[Your goal]
Each record must be retyped in full. No character may differ.

[The input]
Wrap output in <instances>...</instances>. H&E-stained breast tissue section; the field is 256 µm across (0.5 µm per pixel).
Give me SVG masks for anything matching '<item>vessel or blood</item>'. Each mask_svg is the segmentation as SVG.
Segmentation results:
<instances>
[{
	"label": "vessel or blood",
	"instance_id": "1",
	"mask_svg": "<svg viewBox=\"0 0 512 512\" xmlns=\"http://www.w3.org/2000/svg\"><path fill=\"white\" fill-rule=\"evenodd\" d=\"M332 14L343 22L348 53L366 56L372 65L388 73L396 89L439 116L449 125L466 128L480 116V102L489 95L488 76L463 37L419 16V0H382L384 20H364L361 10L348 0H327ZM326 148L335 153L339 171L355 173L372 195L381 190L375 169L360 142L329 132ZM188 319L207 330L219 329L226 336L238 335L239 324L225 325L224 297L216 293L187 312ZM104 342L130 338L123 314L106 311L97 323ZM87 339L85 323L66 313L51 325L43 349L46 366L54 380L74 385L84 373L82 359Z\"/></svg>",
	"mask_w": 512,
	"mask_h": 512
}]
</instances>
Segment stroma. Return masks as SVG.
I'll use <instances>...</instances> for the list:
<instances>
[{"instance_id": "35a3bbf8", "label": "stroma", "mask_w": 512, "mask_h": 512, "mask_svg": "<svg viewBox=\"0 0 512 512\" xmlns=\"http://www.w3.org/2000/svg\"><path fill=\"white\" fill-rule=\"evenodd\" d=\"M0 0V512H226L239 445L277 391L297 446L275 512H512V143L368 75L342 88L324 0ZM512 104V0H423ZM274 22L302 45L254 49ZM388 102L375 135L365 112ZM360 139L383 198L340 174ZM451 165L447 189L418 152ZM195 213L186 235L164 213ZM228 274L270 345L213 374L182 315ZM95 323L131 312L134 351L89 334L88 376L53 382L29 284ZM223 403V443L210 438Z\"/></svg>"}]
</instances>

[Problem solution]
Wrap output in <instances>...</instances>. H&E-stained breast tissue section; the field is 256 µm across (0.5 µm per pixel).
Give me SVG masks for anything matching '<item>vessel or blood</item>'. Each mask_svg is the segmentation as SVG.
Segmentation results:
<instances>
[{
	"label": "vessel or blood",
	"instance_id": "1",
	"mask_svg": "<svg viewBox=\"0 0 512 512\" xmlns=\"http://www.w3.org/2000/svg\"><path fill=\"white\" fill-rule=\"evenodd\" d=\"M332 14L343 22L348 53L366 56L372 65L388 73L396 89L439 116L449 125L466 128L480 116V102L489 95L488 76L463 37L419 16V0H382L384 20H364L361 10L348 0H327ZM326 148L335 153L339 171L355 173L372 195L381 190L375 169L360 142L329 132ZM188 319L207 330L219 329L226 336L238 335L239 324L225 325L224 297L216 293L187 312ZM104 342L130 338L123 314L106 311L97 323ZM87 339L85 323L66 313L51 325L43 349L46 366L54 380L74 385L84 373L82 359Z\"/></svg>",
	"mask_w": 512,
	"mask_h": 512
}]
</instances>
Segment stroma. Return masks as SVG.
I'll use <instances>...</instances> for the list:
<instances>
[{"instance_id": "35a3bbf8", "label": "stroma", "mask_w": 512, "mask_h": 512, "mask_svg": "<svg viewBox=\"0 0 512 512\" xmlns=\"http://www.w3.org/2000/svg\"><path fill=\"white\" fill-rule=\"evenodd\" d=\"M0 0V512H226L239 445L277 391L297 446L275 512H512V143L368 75L342 88L324 0ZM512 104V0H423ZM274 22L302 45L254 49ZM388 102L375 135L365 112ZM360 139L383 198L340 174ZM451 165L447 189L418 152ZM195 213L186 235L164 213ZM228 274L270 345L213 374L182 315ZM95 323L131 312L134 351L89 334L88 376L53 382L29 284ZM223 403V443L210 438Z\"/></svg>"}]
</instances>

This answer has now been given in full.